◆ **TASK GOAL**: Return the listing below exactly. Leave its pictures out.

◆ **INFORMATION PROVIDED**:
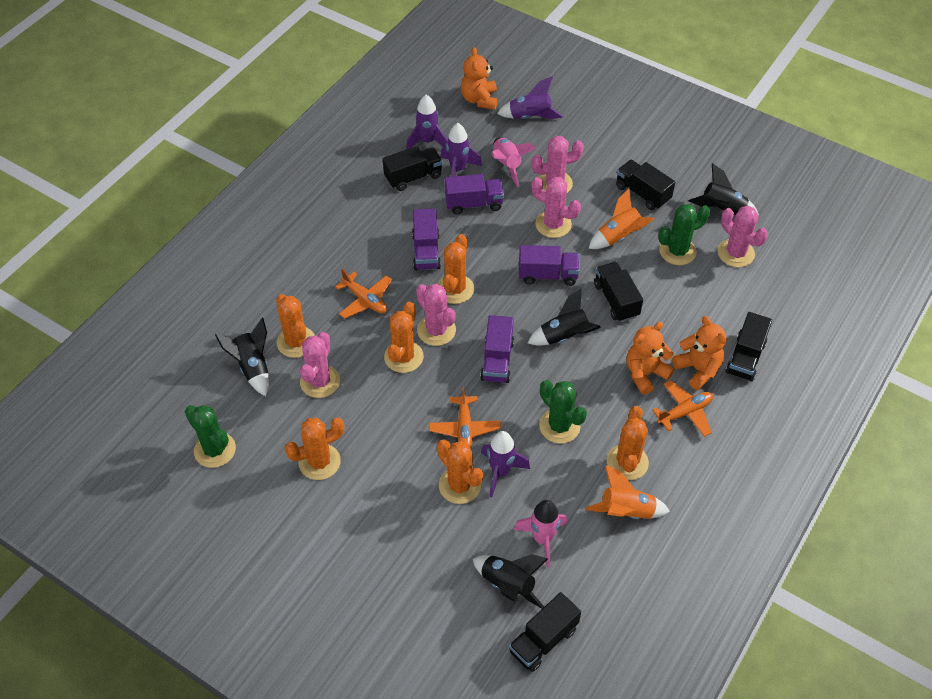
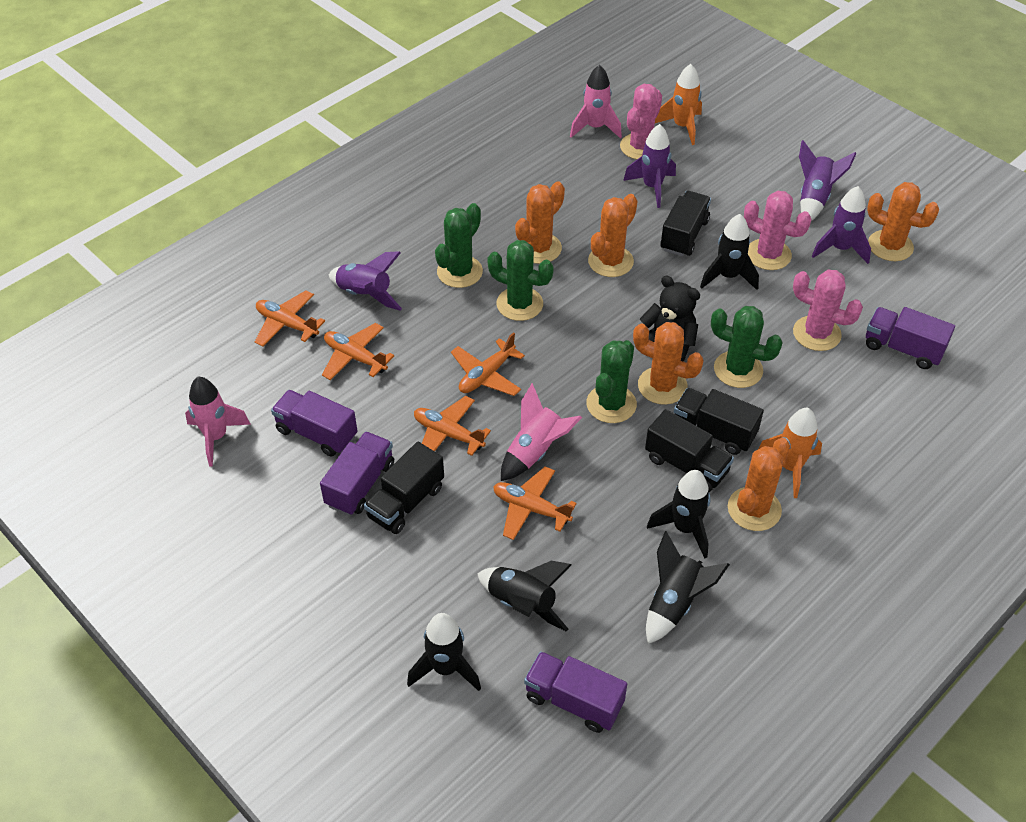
black rocket: 4 -> 5
black teddy bear: 0 -> 1
black truck: 5 -> 4
green cactus: 3 -> 4
orange cactus: 6 -> 5
orange plane: 3 -> 5
orange teddy bear: 3 -> 0
pink cactus: 5 -> 3
pink rocket: 2 -> 3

◆ **SOLUTION TO THE PROBLEM**:
black rocket: 4 -> 5
black teddy bear: 0 -> 1
black truck: 5 -> 4
green cactus: 3 -> 4
orange cactus: 6 -> 5
orange plane: 3 -> 5
orange teddy bear: 3 -> 0
pink cactus: 5 -> 3
pink rocket: 2 -> 3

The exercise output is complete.